## WHAT YOU WILL DO
Whatever follows the line containing "(315, 325) = (379, 356): white" in the listing below should be printed exactly, along with that line itself.

## SUPPLIED RECORDS
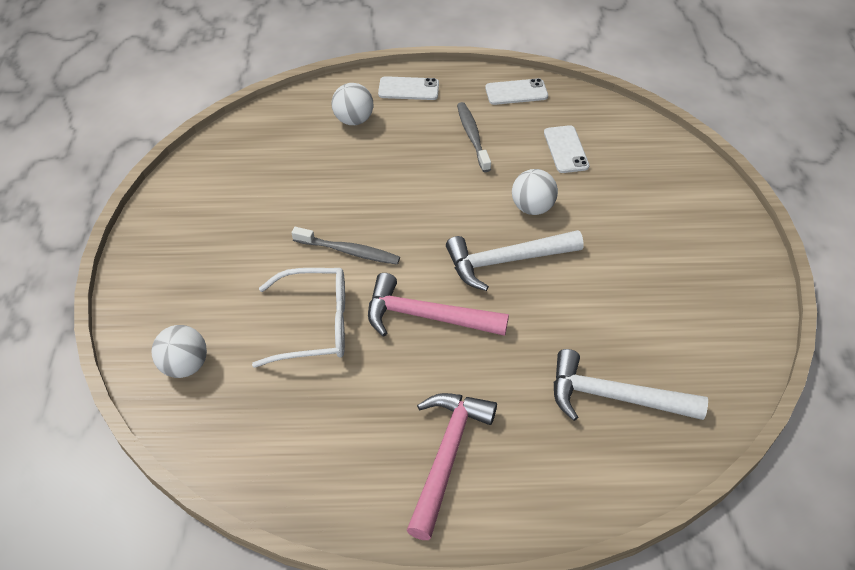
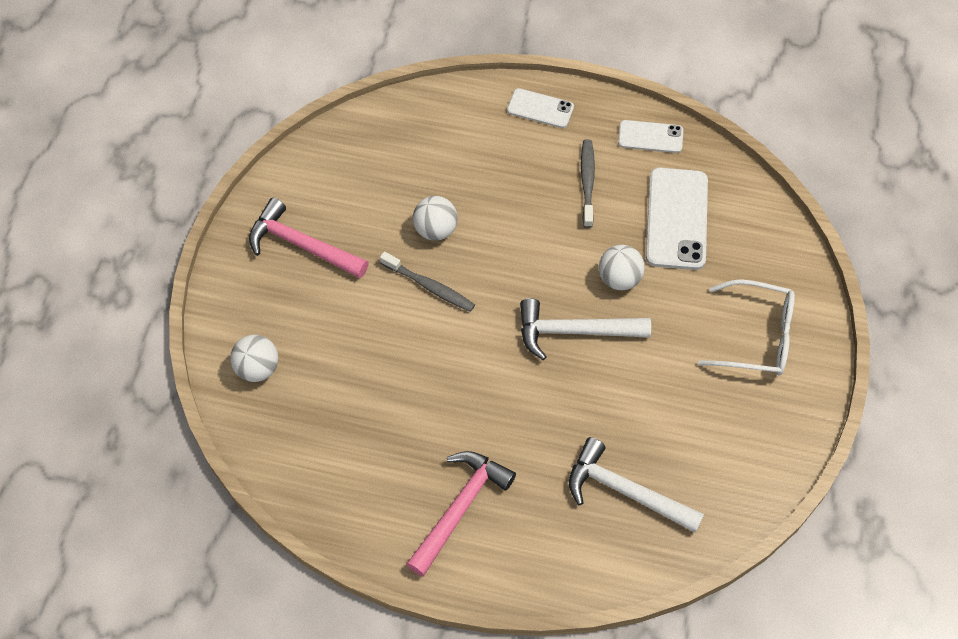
camera: 15 degrees right, 10 degrees up
(315, 325) = (379, 356): white glasses -> white glasses (757, 336)
(353, 120) = (474, 135): white ball -> white ball (435, 230)
(426, 316) = (481, 371): pink hammer -> pink hammer (301, 245)
(566, 149) = (677, 219): white phone -> white phone, size x1.74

## RESULT FOR THIS TASK
(315, 325) = (379, 356): white glasses -> white glasses (757, 336)
(353, 120) = (474, 135): white ball -> white ball (435, 230)
(426, 316) = (481, 371): pink hammer -> pink hammer (301, 245)
(566, 149) = (677, 219): white phone -> white phone, size x1.74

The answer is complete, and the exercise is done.